Task instructions: Return the material below exactly, but only from the line with "black line: (196, 99)" through the line with "pink line: (98, 151) -> (123, 117), moved", and without its pictures.

^^^^^^^^

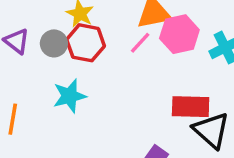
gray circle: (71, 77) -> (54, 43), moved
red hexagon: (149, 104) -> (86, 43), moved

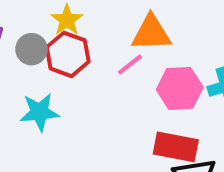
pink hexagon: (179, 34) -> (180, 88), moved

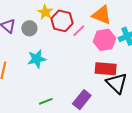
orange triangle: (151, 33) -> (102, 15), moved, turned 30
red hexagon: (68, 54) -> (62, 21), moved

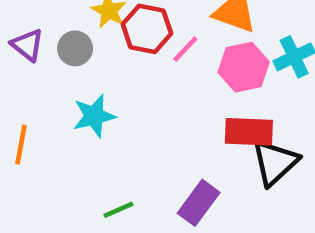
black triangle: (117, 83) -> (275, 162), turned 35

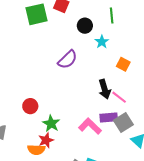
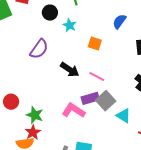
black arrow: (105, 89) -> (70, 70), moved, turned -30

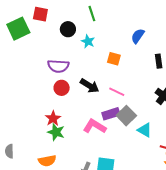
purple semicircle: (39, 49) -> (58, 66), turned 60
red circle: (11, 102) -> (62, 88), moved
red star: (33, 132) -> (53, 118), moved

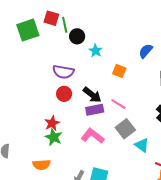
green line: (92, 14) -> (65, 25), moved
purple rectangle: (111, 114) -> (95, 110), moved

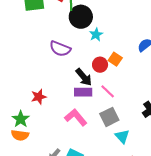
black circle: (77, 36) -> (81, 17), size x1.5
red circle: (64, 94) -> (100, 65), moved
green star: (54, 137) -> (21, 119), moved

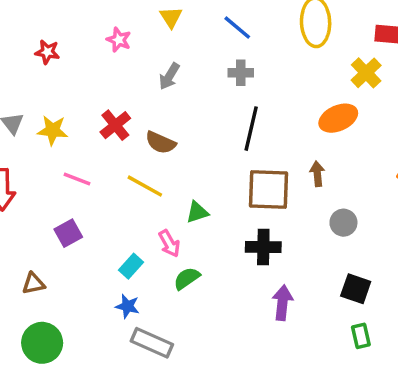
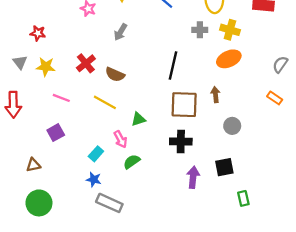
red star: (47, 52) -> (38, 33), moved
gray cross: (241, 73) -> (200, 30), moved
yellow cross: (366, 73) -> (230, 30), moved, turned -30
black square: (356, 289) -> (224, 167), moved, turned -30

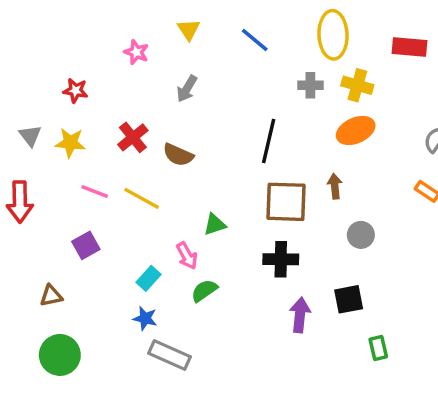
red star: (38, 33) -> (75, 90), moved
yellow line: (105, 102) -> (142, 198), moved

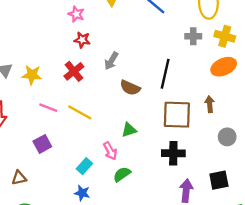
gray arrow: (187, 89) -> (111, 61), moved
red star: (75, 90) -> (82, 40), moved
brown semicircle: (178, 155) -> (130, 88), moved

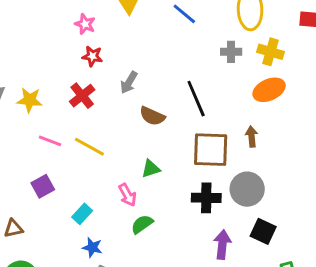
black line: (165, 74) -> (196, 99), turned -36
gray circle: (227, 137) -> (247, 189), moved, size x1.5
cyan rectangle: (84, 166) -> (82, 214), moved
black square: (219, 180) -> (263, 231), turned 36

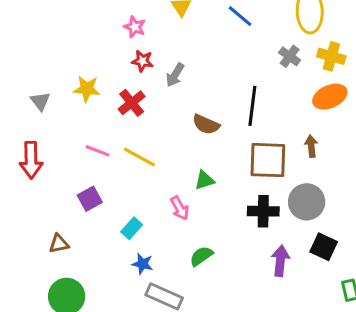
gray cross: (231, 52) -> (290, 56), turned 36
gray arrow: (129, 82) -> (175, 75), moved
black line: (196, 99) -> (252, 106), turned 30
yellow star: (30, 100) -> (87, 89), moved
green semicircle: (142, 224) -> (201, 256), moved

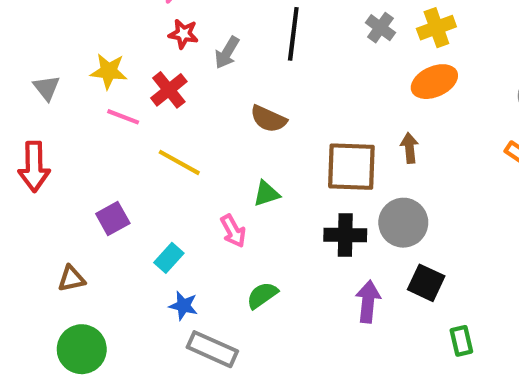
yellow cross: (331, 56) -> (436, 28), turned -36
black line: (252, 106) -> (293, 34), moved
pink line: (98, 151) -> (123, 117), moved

^^^^^^^^

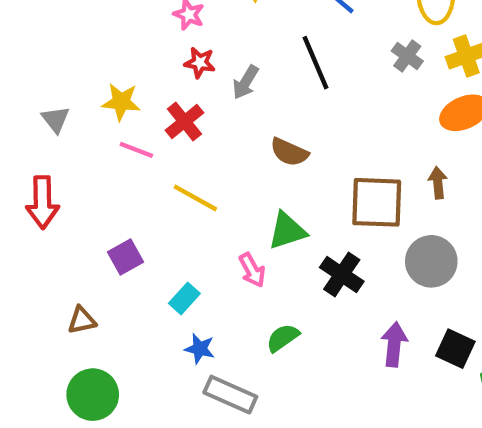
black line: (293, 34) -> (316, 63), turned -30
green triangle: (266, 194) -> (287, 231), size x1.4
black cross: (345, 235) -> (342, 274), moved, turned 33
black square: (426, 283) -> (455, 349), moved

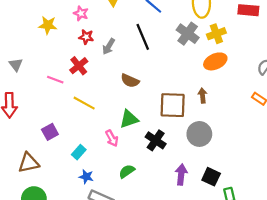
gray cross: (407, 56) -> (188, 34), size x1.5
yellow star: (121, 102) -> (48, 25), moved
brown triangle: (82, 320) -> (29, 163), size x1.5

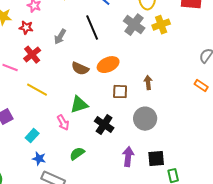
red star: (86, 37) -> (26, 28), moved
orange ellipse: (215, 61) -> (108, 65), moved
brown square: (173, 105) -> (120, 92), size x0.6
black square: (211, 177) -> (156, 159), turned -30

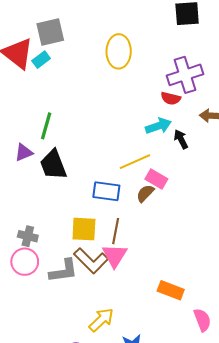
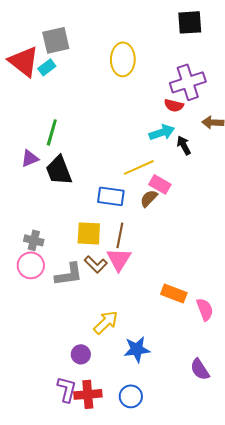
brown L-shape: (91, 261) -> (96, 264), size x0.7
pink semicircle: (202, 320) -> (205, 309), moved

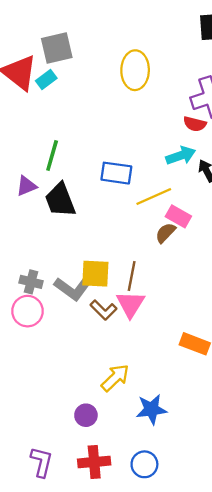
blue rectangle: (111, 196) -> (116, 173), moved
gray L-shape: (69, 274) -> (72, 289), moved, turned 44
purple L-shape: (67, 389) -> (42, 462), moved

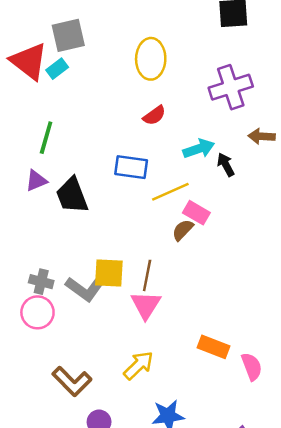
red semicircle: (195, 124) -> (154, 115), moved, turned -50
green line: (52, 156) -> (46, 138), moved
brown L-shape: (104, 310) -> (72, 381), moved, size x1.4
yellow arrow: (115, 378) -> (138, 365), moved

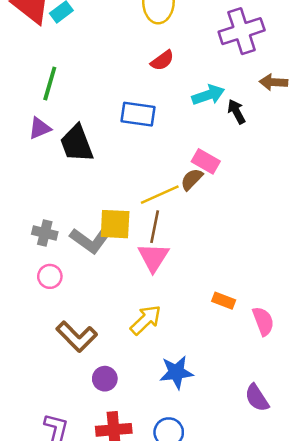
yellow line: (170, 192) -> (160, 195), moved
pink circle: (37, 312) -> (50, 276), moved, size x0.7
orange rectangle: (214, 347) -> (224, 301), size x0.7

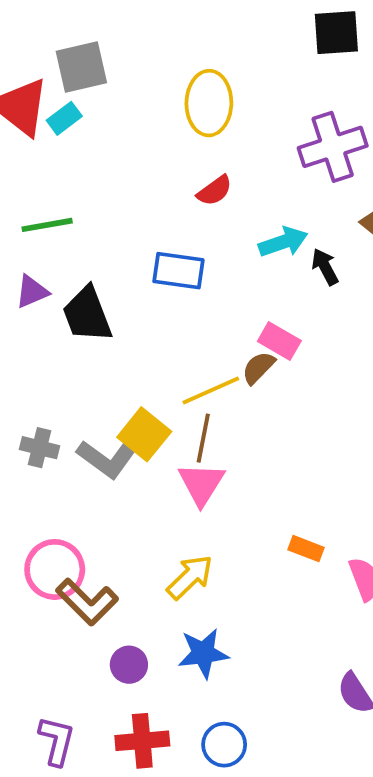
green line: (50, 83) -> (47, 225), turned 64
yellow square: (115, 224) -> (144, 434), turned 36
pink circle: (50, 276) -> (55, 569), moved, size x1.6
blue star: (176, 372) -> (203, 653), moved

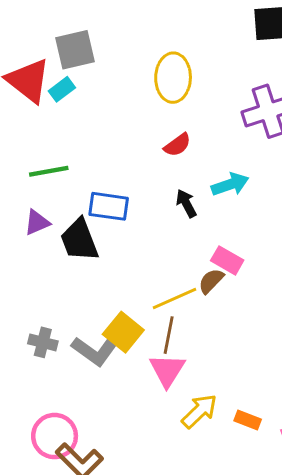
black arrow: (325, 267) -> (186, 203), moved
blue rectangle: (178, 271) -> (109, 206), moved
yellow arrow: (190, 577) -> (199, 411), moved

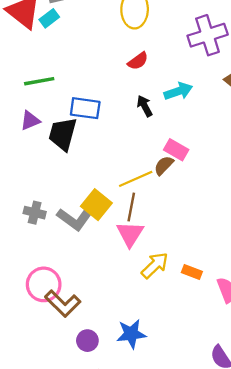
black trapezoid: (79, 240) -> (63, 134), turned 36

^^^^^^^^

Solved exercise:
black line: (196, 99) -> (252, 106), turned 30
yellow star: (30, 100) -> (87, 89), moved
green semicircle: (142, 224) -> (201, 256), moved

yellow cross: (331, 56) -> (436, 28), turned -36
black line: (252, 106) -> (293, 34), moved
pink line: (98, 151) -> (123, 117), moved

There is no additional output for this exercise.